Problem: Below are the data; count the lines with the string "none" in them and give that number only.
BEGIN Given records
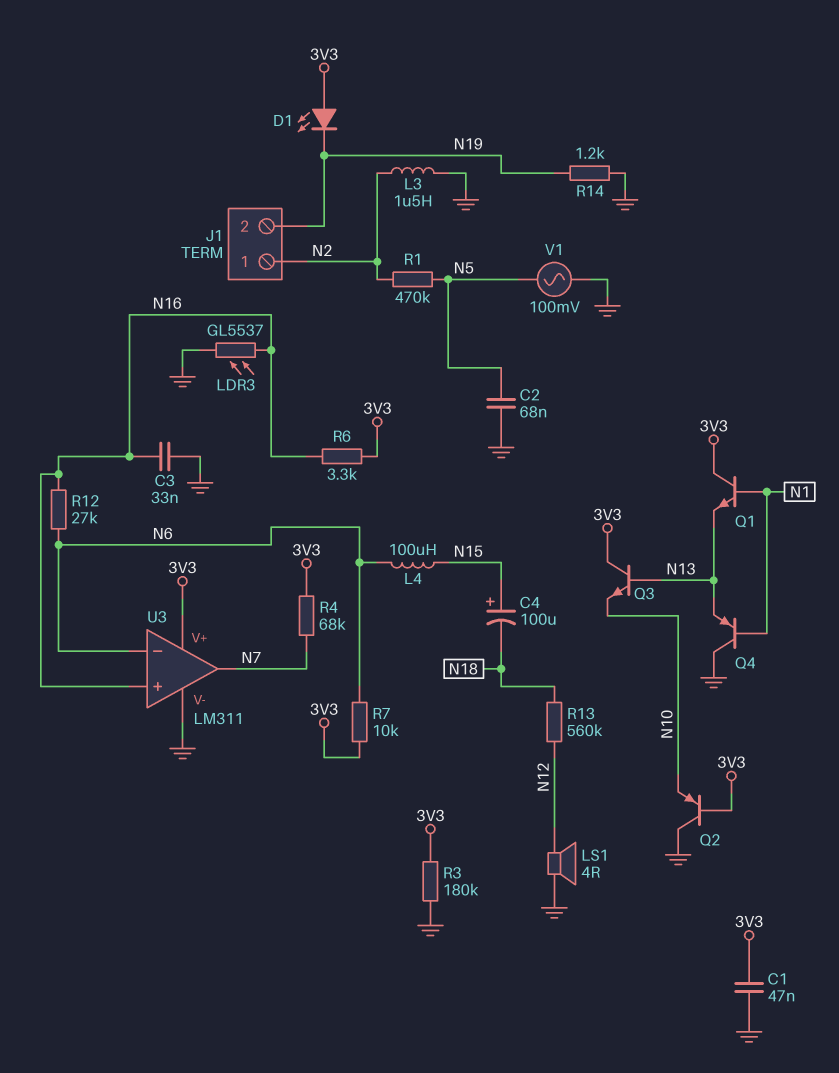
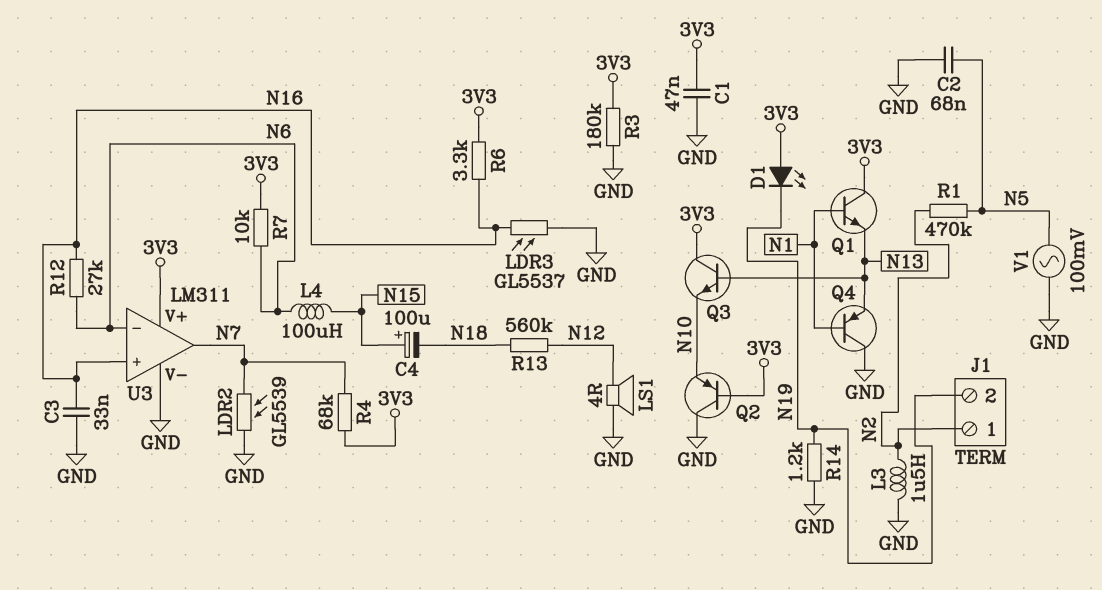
LDR2: none -> GL5539 (GND, N7)

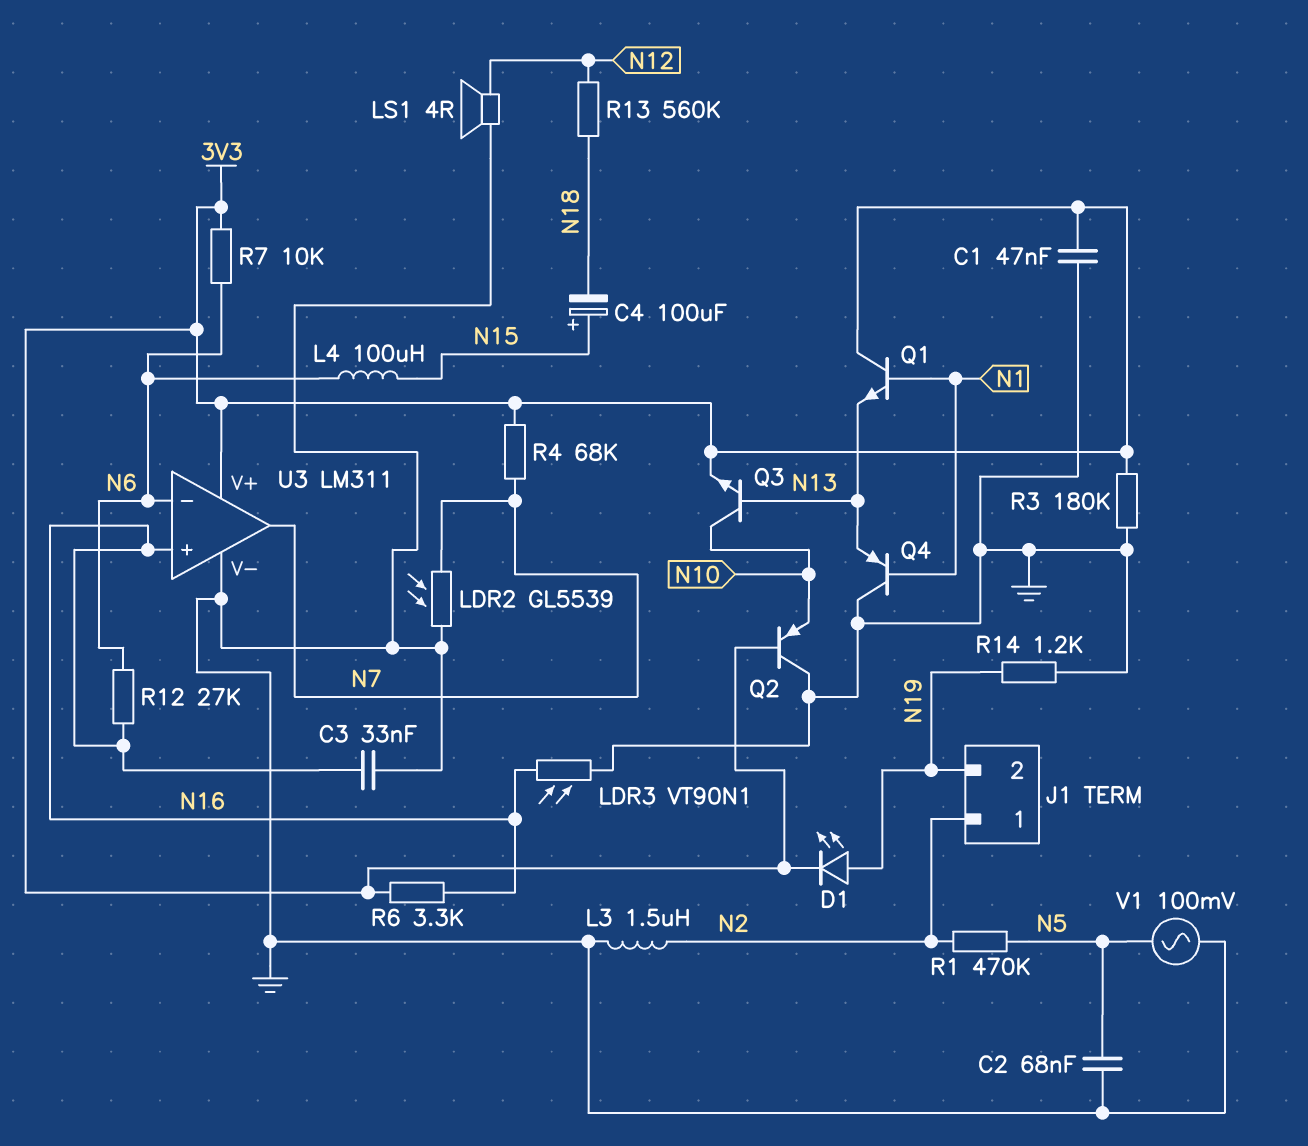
D1: LED (A 3V3, K N19) -> LED (A N19, K 3V3)
LDR3: GL5537 (GND, N16) -> VT90N1 (GND, N16)
Q3: NPN (B N13, C 3V3, E N10) -> NPN (B N13, C N10, E 3V3)

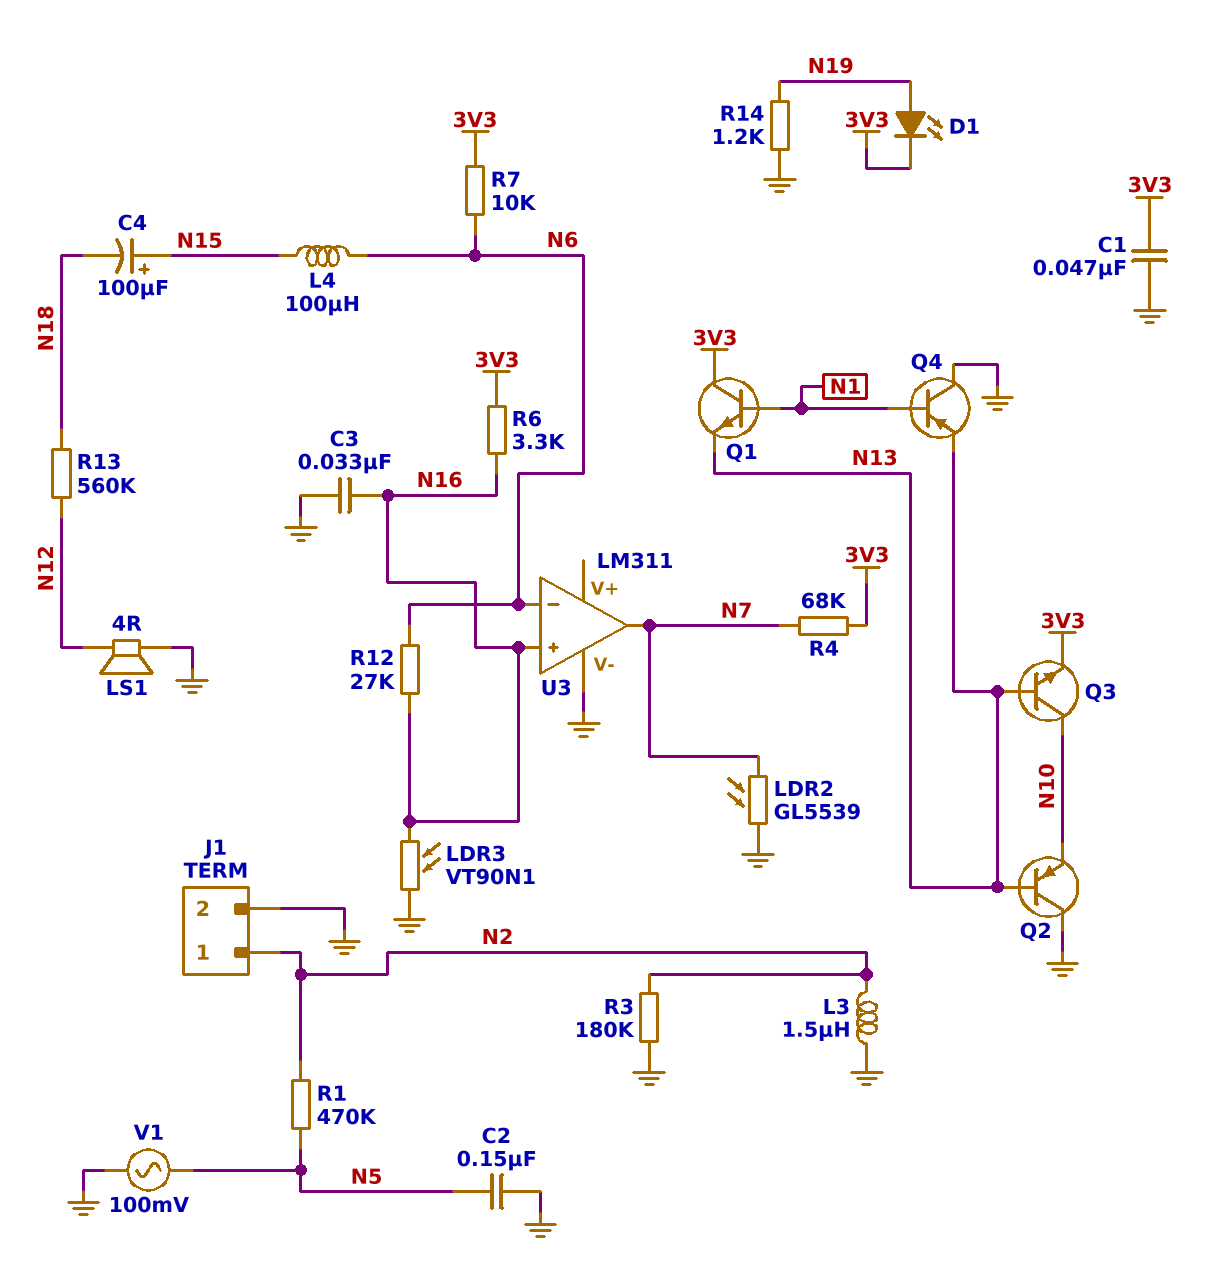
C2: 68nF (GND, N5) -> 150nF (GND, N5)
J1 pin 2: N19 -> GND
Q2: PNP (B 3V3, C GND, E N10) -> PNP (B N13, C GND, E N10)
R3: 180k (3V3, GND) -> 180k (GND, N2)
U3 pin V+: 3V3 -> none

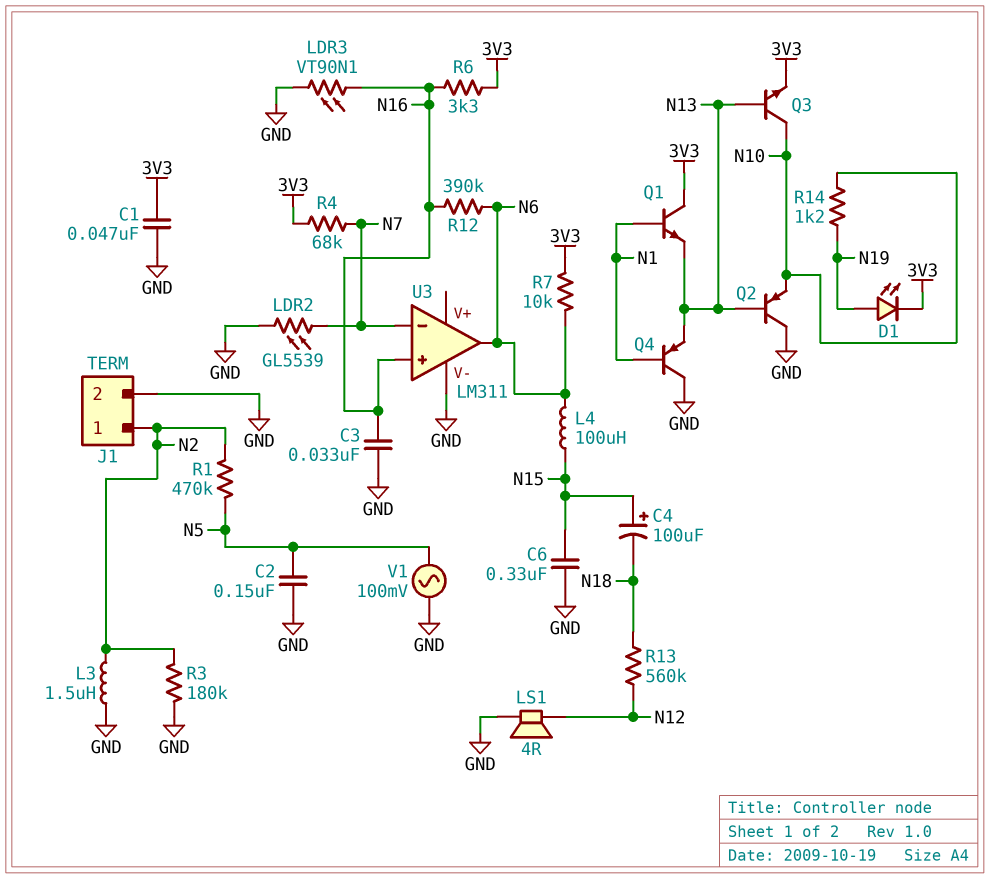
C6: none -> 330nF (GND, N15)
R12: 27k (N6, N16) -> 390k (N6, N16)
R14: 1.2k (GND, N19) -> 1.2k (N10, N19)
U3 pin in-: N6 -> N7
U3 pin out: N7 -> N6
END Given records
Final answer: 3